Data provided →
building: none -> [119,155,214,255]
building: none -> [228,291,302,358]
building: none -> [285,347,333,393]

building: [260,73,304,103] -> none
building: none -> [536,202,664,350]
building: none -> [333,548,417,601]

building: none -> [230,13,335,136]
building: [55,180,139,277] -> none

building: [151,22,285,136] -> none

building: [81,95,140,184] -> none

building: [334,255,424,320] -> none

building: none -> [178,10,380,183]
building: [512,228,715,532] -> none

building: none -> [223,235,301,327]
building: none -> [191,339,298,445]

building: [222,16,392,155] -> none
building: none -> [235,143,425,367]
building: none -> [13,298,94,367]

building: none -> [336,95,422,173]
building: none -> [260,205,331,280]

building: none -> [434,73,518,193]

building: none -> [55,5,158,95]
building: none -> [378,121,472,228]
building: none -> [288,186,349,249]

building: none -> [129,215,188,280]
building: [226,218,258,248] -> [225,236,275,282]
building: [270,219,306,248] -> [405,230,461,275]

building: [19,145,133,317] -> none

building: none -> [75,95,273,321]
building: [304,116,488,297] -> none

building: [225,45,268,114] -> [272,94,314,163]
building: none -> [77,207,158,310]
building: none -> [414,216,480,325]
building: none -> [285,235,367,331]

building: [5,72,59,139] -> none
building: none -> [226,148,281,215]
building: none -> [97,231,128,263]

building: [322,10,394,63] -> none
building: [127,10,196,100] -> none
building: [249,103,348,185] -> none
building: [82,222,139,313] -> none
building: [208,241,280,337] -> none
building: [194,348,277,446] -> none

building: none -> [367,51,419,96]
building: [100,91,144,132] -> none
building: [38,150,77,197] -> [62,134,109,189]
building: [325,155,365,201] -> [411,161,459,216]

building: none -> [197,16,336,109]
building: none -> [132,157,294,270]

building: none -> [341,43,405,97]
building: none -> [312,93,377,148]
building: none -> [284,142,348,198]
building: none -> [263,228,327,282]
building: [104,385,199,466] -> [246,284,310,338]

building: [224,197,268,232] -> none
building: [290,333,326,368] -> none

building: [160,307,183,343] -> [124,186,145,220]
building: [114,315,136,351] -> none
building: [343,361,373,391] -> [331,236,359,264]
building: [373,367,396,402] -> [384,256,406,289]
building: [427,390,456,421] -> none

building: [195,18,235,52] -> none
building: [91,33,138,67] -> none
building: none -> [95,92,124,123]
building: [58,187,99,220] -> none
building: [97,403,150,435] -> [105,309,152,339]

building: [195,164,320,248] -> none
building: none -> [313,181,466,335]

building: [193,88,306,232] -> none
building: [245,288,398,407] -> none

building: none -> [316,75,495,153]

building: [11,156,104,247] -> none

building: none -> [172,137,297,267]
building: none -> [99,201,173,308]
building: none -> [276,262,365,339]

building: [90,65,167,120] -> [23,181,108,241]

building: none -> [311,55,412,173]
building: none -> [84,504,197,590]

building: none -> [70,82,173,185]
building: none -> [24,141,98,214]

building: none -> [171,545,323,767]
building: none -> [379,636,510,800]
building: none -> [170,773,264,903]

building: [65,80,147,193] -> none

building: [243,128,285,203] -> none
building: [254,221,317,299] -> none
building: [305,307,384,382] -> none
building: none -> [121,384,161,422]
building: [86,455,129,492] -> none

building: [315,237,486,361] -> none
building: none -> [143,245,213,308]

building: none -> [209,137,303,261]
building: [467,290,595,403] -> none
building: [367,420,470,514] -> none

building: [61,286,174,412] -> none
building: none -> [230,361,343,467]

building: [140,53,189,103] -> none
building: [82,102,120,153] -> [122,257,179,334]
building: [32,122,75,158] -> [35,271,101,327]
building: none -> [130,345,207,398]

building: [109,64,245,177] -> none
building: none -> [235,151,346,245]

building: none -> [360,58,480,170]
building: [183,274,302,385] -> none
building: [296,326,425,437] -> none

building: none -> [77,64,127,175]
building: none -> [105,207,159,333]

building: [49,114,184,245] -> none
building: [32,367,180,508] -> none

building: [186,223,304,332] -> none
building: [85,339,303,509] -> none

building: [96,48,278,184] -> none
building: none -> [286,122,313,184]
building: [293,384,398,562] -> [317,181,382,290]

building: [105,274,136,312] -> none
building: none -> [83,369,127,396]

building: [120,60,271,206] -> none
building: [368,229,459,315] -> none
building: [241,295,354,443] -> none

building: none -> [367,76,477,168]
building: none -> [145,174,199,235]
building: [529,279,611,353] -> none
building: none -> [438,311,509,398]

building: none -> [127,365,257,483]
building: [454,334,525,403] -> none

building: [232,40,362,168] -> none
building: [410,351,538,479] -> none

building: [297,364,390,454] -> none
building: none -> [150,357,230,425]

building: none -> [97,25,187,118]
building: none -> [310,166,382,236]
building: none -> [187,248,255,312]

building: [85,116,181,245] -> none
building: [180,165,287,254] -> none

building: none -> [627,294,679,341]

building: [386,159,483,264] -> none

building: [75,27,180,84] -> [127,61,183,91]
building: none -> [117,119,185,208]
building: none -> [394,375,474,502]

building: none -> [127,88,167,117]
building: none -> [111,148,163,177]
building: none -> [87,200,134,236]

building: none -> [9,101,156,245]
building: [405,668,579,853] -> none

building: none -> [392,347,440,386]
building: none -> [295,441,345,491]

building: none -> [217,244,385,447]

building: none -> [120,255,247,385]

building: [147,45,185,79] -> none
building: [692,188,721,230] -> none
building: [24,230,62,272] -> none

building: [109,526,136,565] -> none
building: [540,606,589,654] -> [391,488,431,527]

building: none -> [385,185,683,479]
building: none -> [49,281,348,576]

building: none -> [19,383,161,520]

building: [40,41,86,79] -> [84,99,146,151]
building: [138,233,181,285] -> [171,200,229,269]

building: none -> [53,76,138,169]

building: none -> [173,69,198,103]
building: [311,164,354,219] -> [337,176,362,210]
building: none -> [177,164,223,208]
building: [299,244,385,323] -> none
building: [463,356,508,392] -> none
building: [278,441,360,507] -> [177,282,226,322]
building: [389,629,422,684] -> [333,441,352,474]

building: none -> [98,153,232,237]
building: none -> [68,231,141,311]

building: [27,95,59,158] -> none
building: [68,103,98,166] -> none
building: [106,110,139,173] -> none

What you have to do →
Above are some records; extract every one of them exactly.

Result of this exercise →
building: none -> [119,155,214,255]
building: none -> [228,291,302,358]
building: none -> [285,347,333,393]

building: [260,73,304,103] -> none
building: none -> [536,202,664,350]
building: none -> [333,548,417,601]

building: none -> [230,13,335,136]
building: [55,180,139,277] -> none

building: [151,22,285,136] -> none

building: [81,95,140,184] -> none

building: [334,255,424,320] -> none

building: none -> [178,10,380,183]
building: [512,228,715,532] -> none

building: none -> [223,235,301,327]
building: none -> [191,339,298,445]

building: [222,16,392,155] -> none
building: none -> [235,143,425,367]
building: none -> [13,298,94,367]

building: none -> [336,95,422,173]
building: none -> [260,205,331,280]

building: none -> [434,73,518,193]

building: none -> [55,5,158,95]
building: none -> [378,121,472,228]
building: none -> [288,186,349,249]

building: none -> [129,215,188,280]
building: [226,218,258,248] -> [225,236,275,282]
building: [270,219,306,248] -> [405,230,461,275]

building: [19,145,133,317] -> none

building: none -> [75,95,273,321]
building: [304,116,488,297] -> none

building: [225,45,268,114] -> [272,94,314,163]
building: none -> [77,207,158,310]
building: none -> [414,216,480,325]
building: none -> [285,235,367,331]

building: [5,72,59,139] -> none
building: none -> [226,148,281,215]
building: none -> [97,231,128,263]

building: [322,10,394,63] -> none
building: [127,10,196,100] -> none
building: [249,103,348,185] -> none
building: [82,222,139,313] -> none
building: [208,241,280,337] -> none
building: [194,348,277,446] -> none

building: none -> [367,51,419,96]
building: [100,91,144,132] -> none
building: [38,150,77,197] -> [62,134,109,189]
building: [325,155,365,201] -> [411,161,459,216]

building: none -> [197,16,336,109]
building: none -> [132,157,294,270]

building: none -> [341,43,405,97]
building: none -> [312,93,377,148]
building: none -> [284,142,348,198]
building: none -> [263,228,327,282]
building: [104,385,199,466] -> [246,284,310,338]

building: [224,197,268,232] -> none
building: [290,333,326,368] -> none

building: [160,307,183,343] -> [124,186,145,220]
building: [114,315,136,351] -> none
building: [343,361,373,391] -> [331,236,359,264]
building: [373,367,396,402] -> [384,256,406,289]
building: [427,390,456,421] -> none

building: [195,18,235,52] -> none
building: [91,33,138,67] -> none
building: none -> [95,92,124,123]
building: [58,187,99,220] -> none
building: [97,403,150,435] -> [105,309,152,339]

building: [195,164,320,248] -> none
building: none -> [313,181,466,335]

building: [193,88,306,232] -> none
building: [245,288,398,407] -> none

building: none -> [316,75,495,153]

building: [11,156,104,247] -> none

building: none -> [172,137,297,267]
building: none -> [99,201,173,308]
building: none -> [276,262,365,339]

building: [90,65,167,120] -> [23,181,108,241]

building: none -> [311,55,412,173]
building: none -> [84,504,197,590]

building: none -> [70,82,173,185]
building: none -> [24,141,98,214]

building: none -> [171,545,323,767]
building: none -> [379,636,510,800]
building: none -> [170,773,264,903]

building: [65,80,147,193] -> none

building: [243,128,285,203] -> none
building: [254,221,317,299] -> none
building: [305,307,384,382] -> none
building: none -> [121,384,161,422]
building: [86,455,129,492] -> none

building: [315,237,486,361] -> none
building: none -> [143,245,213,308]

building: none -> [209,137,303,261]
building: [467,290,595,403] -> none
building: [367,420,470,514] -> none

building: [61,286,174,412] -> none
building: none -> [230,361,343,467]

building: [140,53,189,103] -> none
building: [82,102,120,153] -> [122,257,179,334]
building: [32,122,75,158] -> [35,271,101,327]
building: none -> [130,345,207,398]

building: [109,64,245,177] -> none
building: none -> [235,151,346,245]

building: none -> [360,58,480,170]
building: [183,274,302,385] -> none
building: [296,326,425,437] -> none

building: none -> [77,64,127,175]
building: none -> [105,207,159,333]

building: [49,114,184,245] -> none
building: [32,367,180,508] -> none

building: [186,223,304,332] -> none
building: [85,339,303,509] -> none

building: [96,48,278,184] -> none
building: none -> [286,122,313,184]
building: [293,384,398,562] -> [317,181,382,290]

building: [105,274,136,312] -> none
building: none -> [83,369,127,396]

building: [120,60,271,206] -> none
building: [368,229,459,315] -> none
building: [241,295,354,443] -> none

building: none -> [367,76,477,168]
building: none -> [145,174,199,235]
building: [529,279,611,353] -> none
building: none -> [438,311,509,398]

building: none -> [127,365,257,483]
building: [454,334,525,403] -> none

building: [232,40,362,168] -> none
building: [410,351,538,479] -> none

building: [297,364,390,454] -> none
building: none -> [150,357,230,425]

building: none -> [97,25,187,118]
building: none -> [310,166,382,236]
building: none -> [187,248,255,312]

building: [85,116,181,245] -> none
building: [180,165,287,254] -> none

building: none -> [627,294,679,341]

building: [386,159,483,264] -> none

building: [75,27,180,84] -> [127,61,183,91]
building: none -> [117,119,185,208]
building: none -> [394,375,474,502]

building: none -> [127,88,167,117]
building: none -> [111,148,163,177]
building: none -> [87,200,134,236]

building: none -> [9,101,156,245]
building: [405,668,579,853] -> none

building: none -> [392,347,440,386]
building: none -> [295,441,345,491]

building: none -> [217,244,385,447]

building: none -> [120,255,247,385]

building: [147,45,185,79] -> none
building: [692,188,721,230] -> none
building: [24,230,62,272] -> none

building: [109,526,136,565] -> none
building: [540,606,589,654] -> [391,488,431,527]

building: none -> [385,185,683,479]
building: none -> [49,281,348,576]

building: none -> [19,383,161,520]

building: [40,41,86,79] -> [84,99,146,151]
building: [138,233,181,285] -> [171,200,229,269]

building: none -> [53,76,138,169]

building: none -> [173,69,198,103]
building: [311,164,354,219] -> [337,176,362,210]
building: none -> [177,164,223,208]
building: [299,244,385,323] -> none
building: [463,356,508,392] -> none
building: [278,441,360,507] -> [177,282,226,322]
building: [389,629,422,684] -> [333,441,352,474]

building: none -> [98,153,232,237]
building: none -> [68,231,141,311]

building: [27,95,59,158] -> none
building: [68,103,98,166] -> none
building: [106,110,139,173] -> none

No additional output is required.